Exercise data below:

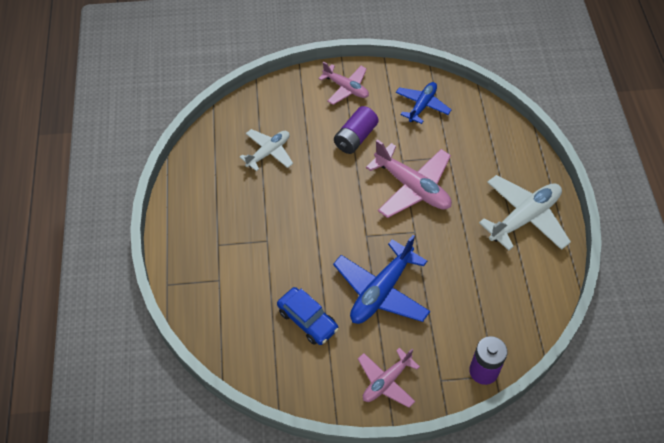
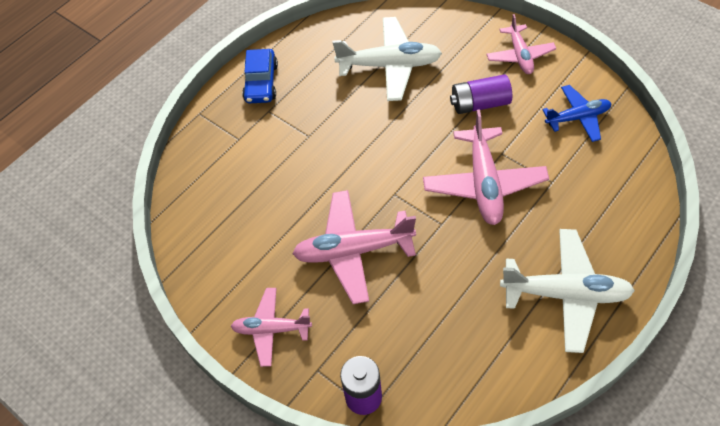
camera: 50 degrees right, 0 degrees up
(268, 152) = (390, 65): white plane -> white plane, size x1.60
(307, 320) = (267, 225): blue car -> blue car (261, 83)
(381, 291) = (353, 251): blue plane -> pink plane

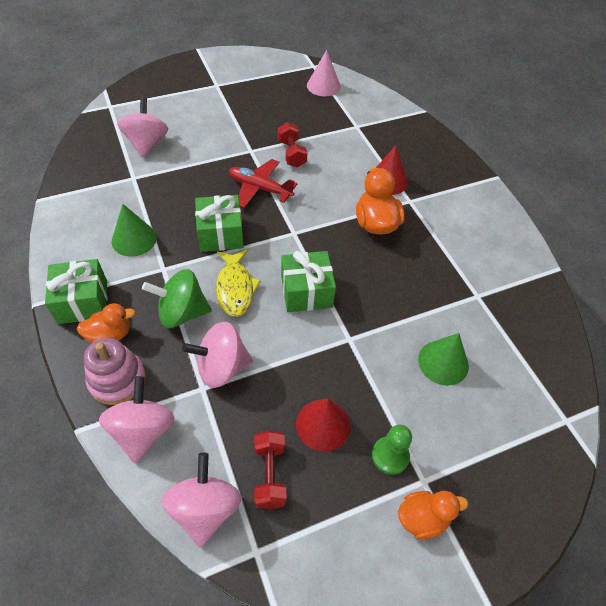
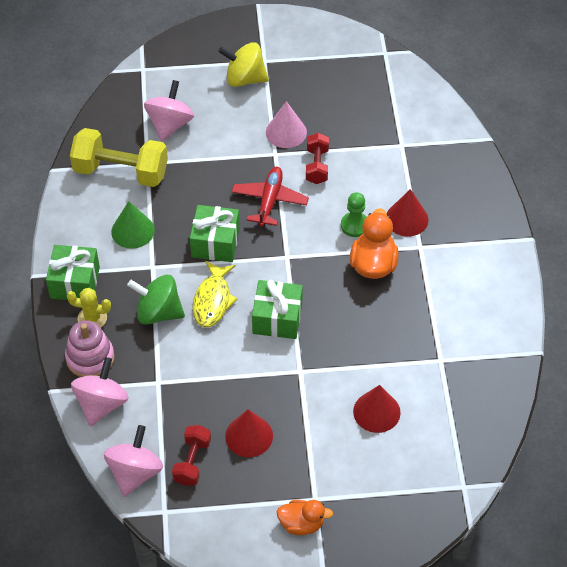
camera: 20 degrees right, 0 degrees up
(109, 189) = (121, 171): none -> yellow dumbbell
(110, 335) = (92, 318): orange duck -> yellow cactus
(204, 100) = (244, 79): none -> yellow spinning top
(221, 367) = (179, 369): pink spinning top -> none
(260, 188) = (269, 201): red plane -> red plane turned 60 degrees clockwise
(323, 86) = (385, 83): pink cone -> pink cone (286, 132)
(390, 456) = (295, 473): green pawn -> green pawn (354, 225)
(443, 362) = (376, 412): green cone -> red cone

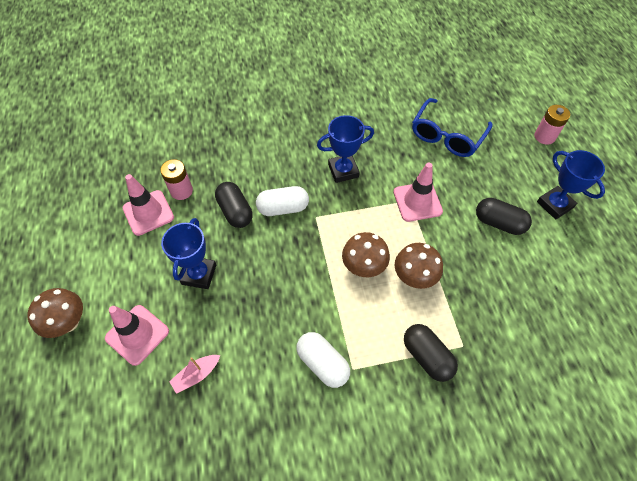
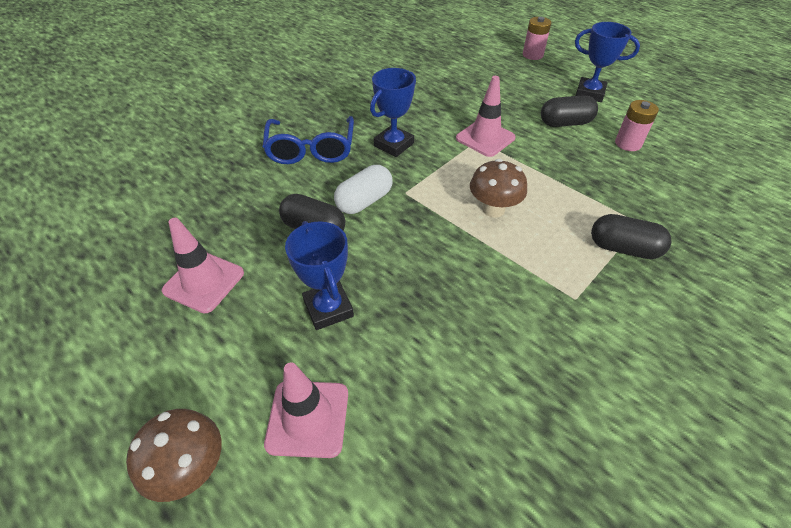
camera: 35 degrees left, 10 degrees down
(181, 191) = (229, 240): pink battery -> pink battery (628, 143)
(196, 375) = (425, 412): pink boat -> none
(322, 363) = (544, 311): white capsule -> none
(414, 277) = (545, 194): brown mushroom -> none
(447, 135) = (458, 83): blue glasses -> blue glasses (311, 149)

End of Exercise data.

Task – In the lines above, find each one with "pink" and list it.

Solved exercise –
(381, 291) = (353, 251): blue plane -> pink plane
(221, 367) = (179, 369): pink spinning top -> none
(323, 86) = (385, 83): pink cone -> pink cone (286, 132)
(181, 191) = (229, 240): pink battery -> pink battery (628, 143)
(196, 375) = (425, 412): pink boat -> none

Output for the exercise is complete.